TASK TO COMPLETE
Take the entries that follow and return only the lines from the one with "(709, 690) = (290, 525): yellow" through the final line, leaving every picture behind.

Object correspondence data

········

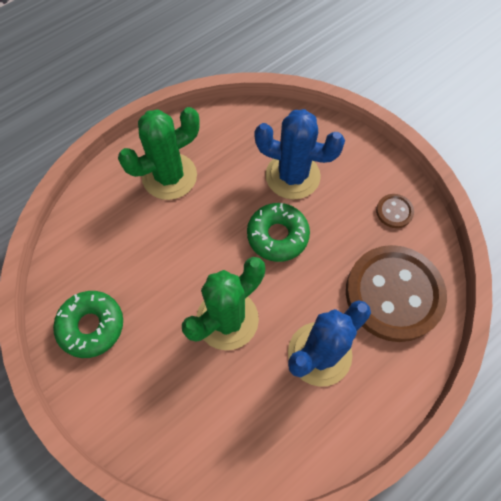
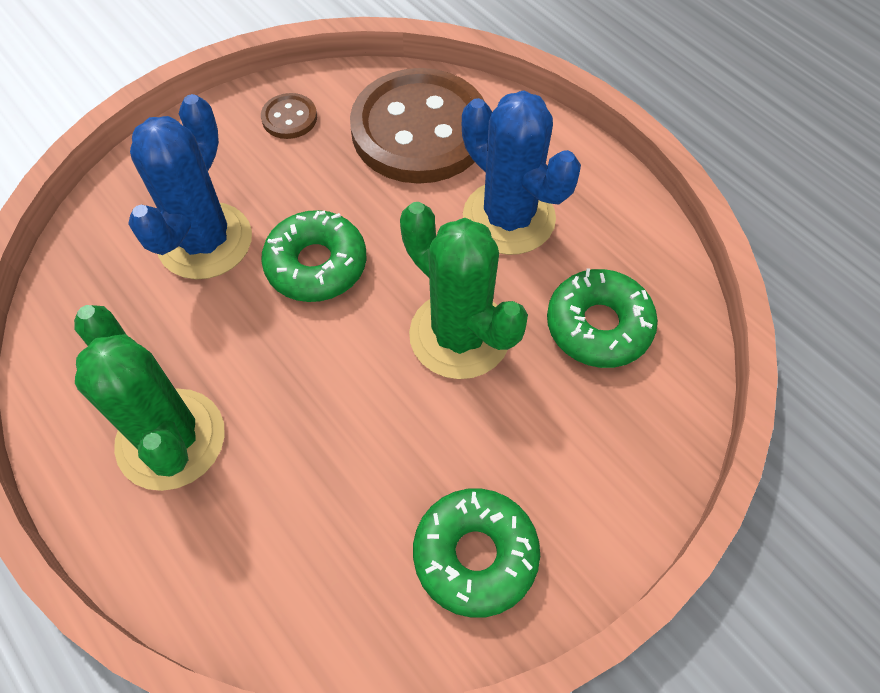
camera: 90 degrees left, 5 degrees down
(232, 410) = (598, 326): none -> green donut

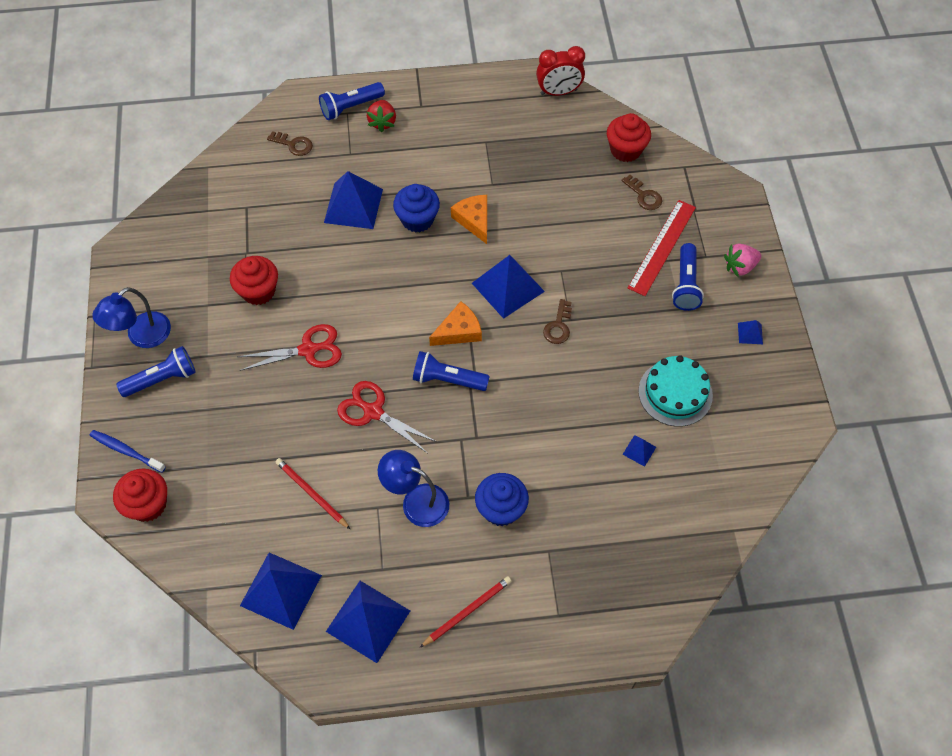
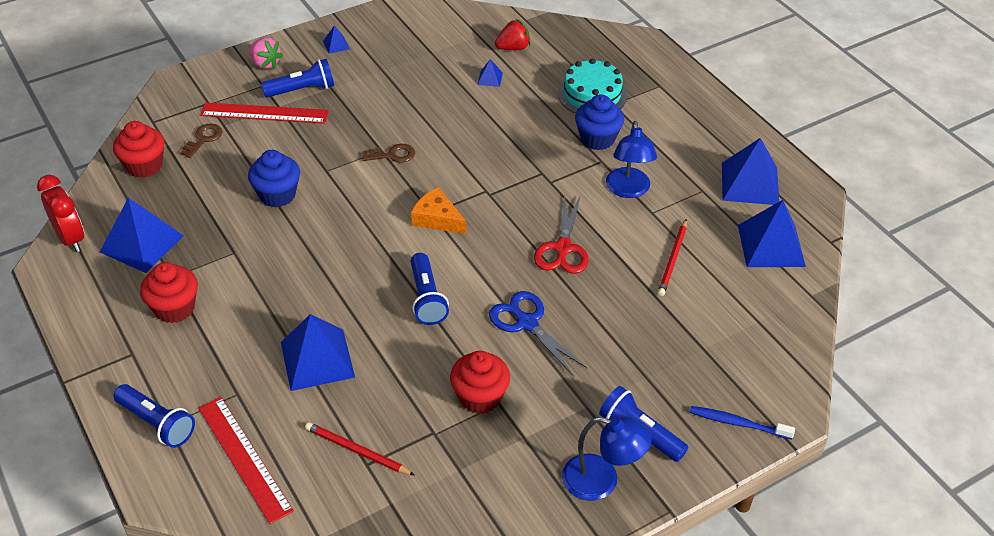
camera: 115 degrees left, 15 degrees down
(126, 451) = (737, 423): blue toothbrush -> blue toothbrush turned 105 degrees clockwise
(148, 504) = (775, 376): red cupcake -> red cupcake (174, 308)
(293, 144) = (244, 458): brown key -> red ruler
(308, 350) = (527, 323): red scissors -> blue scissors
(382, 122) = (173, 381): red strawberry -> red strawberry (513, 48)
(417, 219) = (312, 296): blue cupcake -> blue cupcake (277, 195)
(447, 379) = (495, 209): blue flashlight -> blue flashlight (427, 298)
(467, 611) = (696, 132): red pencil -> red pencil (357, 451)
(474, 220) = (292, 251): orange cheese -> none
(508, 287) = (366, 200): blue pyramid -> blue pyramid (142, 243)
(675, 393) = (422, 72): turquoise cake -> turquoise cake (592, 94)

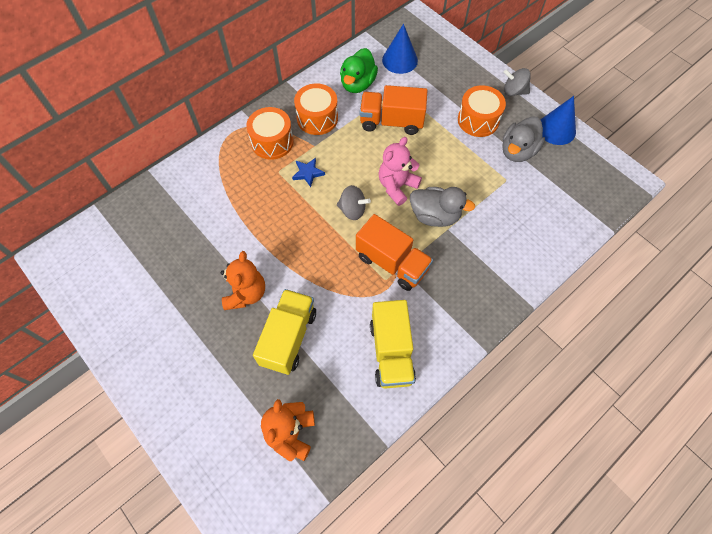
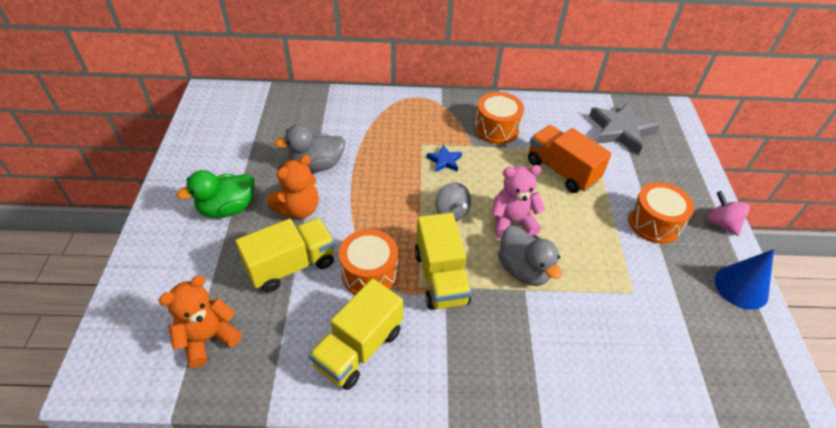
camera: 40 degrees right, 15 degrees down
(272, 142) = (440, 122): orange drum -> orange drum (369, 273)
(358, 84) = (560, 126): green duck -> green duck (227, 208)
(392, 263) = (441, 277): orange truck -> yellow truck
(400, 60) = (620, 131): blue cone -> grey star
(514, 91) = (721, 224): grey spinning top -> pink spinning top
(518, 151) = (673, 276): grey duck -> grey duck (316, 165)

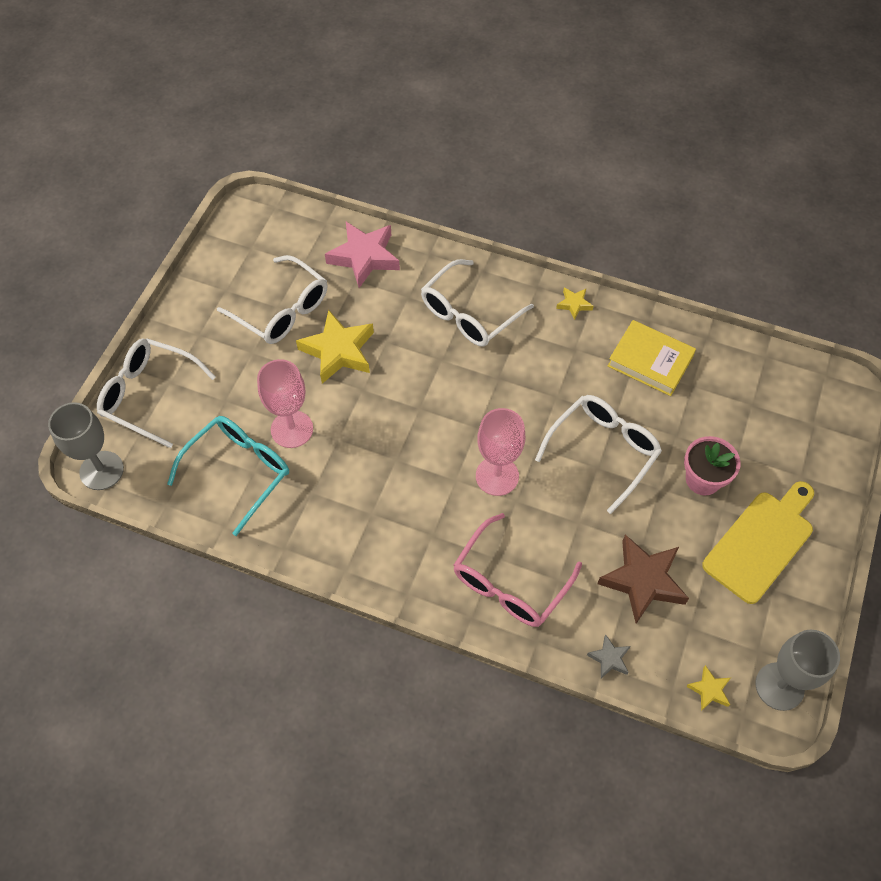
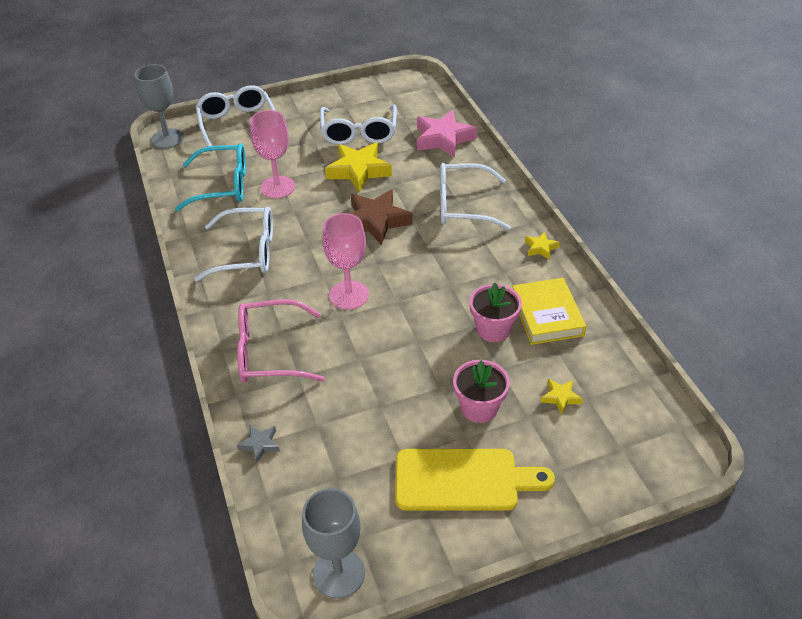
camera: 50 degrees right, 15 degrees down
(602, 451) = (434, 336): white glasses -> white glasses (246, 252)
(632, 407) = (493, 329): none -> pink flower pot
(643, 581) = (347, 425): brown star -> brown star (376, 221)
(709, 690) = (290, 525): yellow star -> yellow star (560, 397)

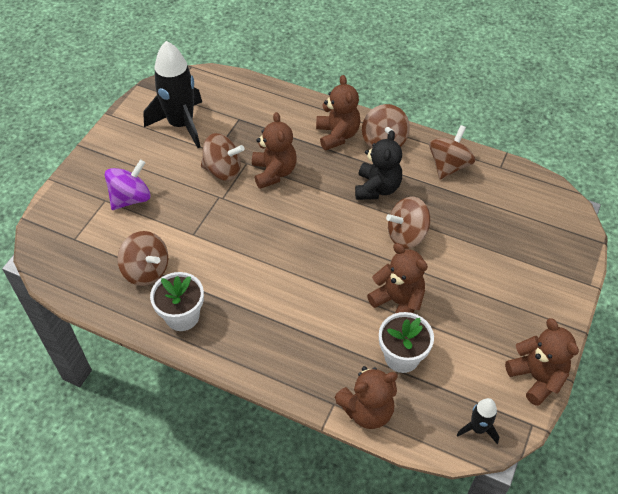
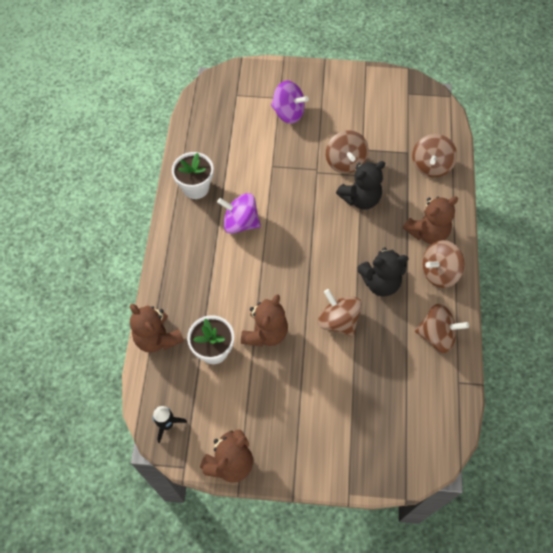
camera: 70 degrees right, 10 degrees up
(146, 270) = (226, 150): brown spinning top -> brown spinning top (431, 165)
(181, 124) = (379, 115): black rocket -> none
(252, 285) = (240, 223): none -> purple spinning top
(274, 172) = (360, 198): brown teddy bear -> black teddy bear

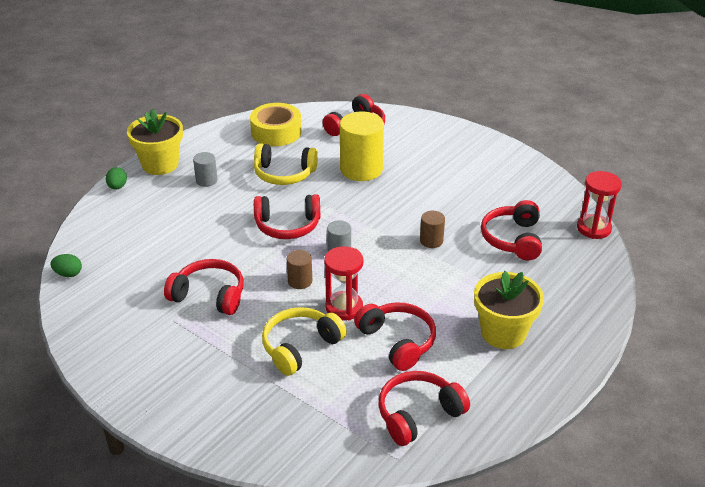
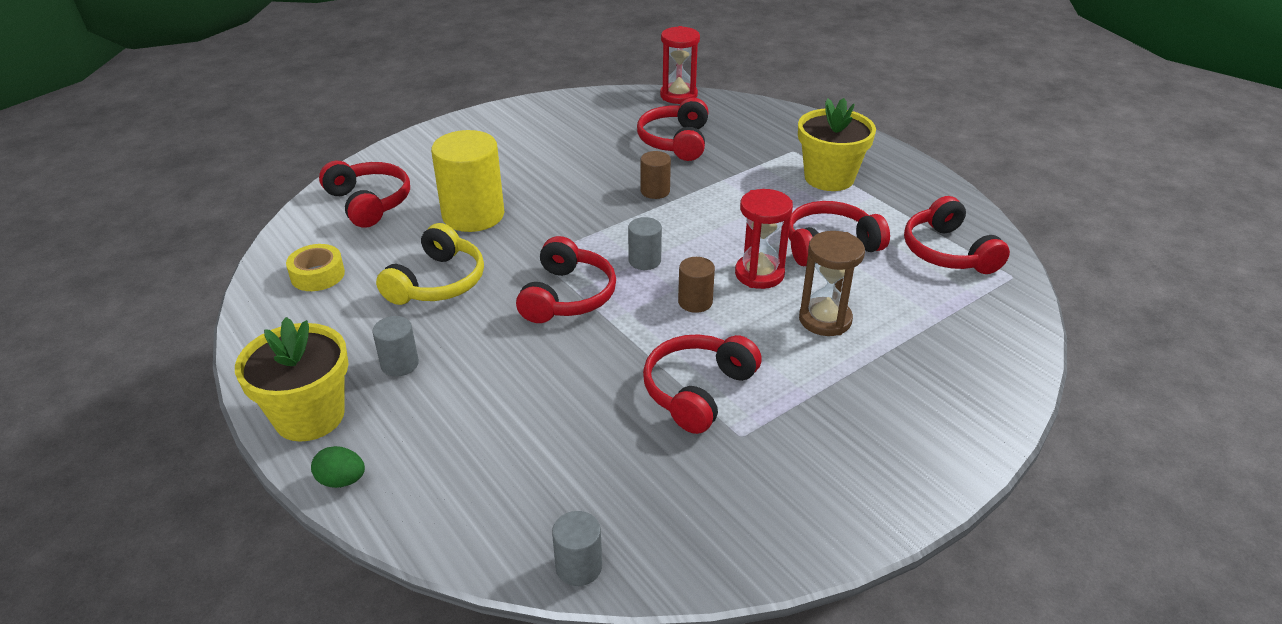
camera: 75 degrees left, 0 degrees up
(68, 274) = (578, 567): green egg -> grey cylinder
(276, 132) = (317, 275): yellow tape -> yellow tape, size x0.62
(300, 347) = (825, 320): yellow headphones -> brown hourglass
(512, 239) = (675, 141): red headphones -> red headphones turned 75 degrees clockwise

········

WRITTEN RESPONSE
(709, 690) = (290, 525): yellow star -> yellow star (560, 397)

camera: 70 degrees right, 10 degrees up
(146, 270) = (226, 150): brown spinning top -> brown spinning top (431, 165)
(181, 124) = (379, 115): black rocket -> none
(252, 285) = (240, 223): none -> purple spinning top
(274, 172) = (360, 198): brown teddy bear -> black teddy bear

camera: 75 degrees left, 0 degrees up
(68, 274) = (578, 567): green egg -> grey cylinder
(276, 132) = (317, 275): yellow tape -> yellow tape, size x0.62
(300, 347) = (825, 320): yellow headphones -> brown hourglass
(512, 239) = (675, 141): red headphones -> red headphones turned 75 degrees clockwise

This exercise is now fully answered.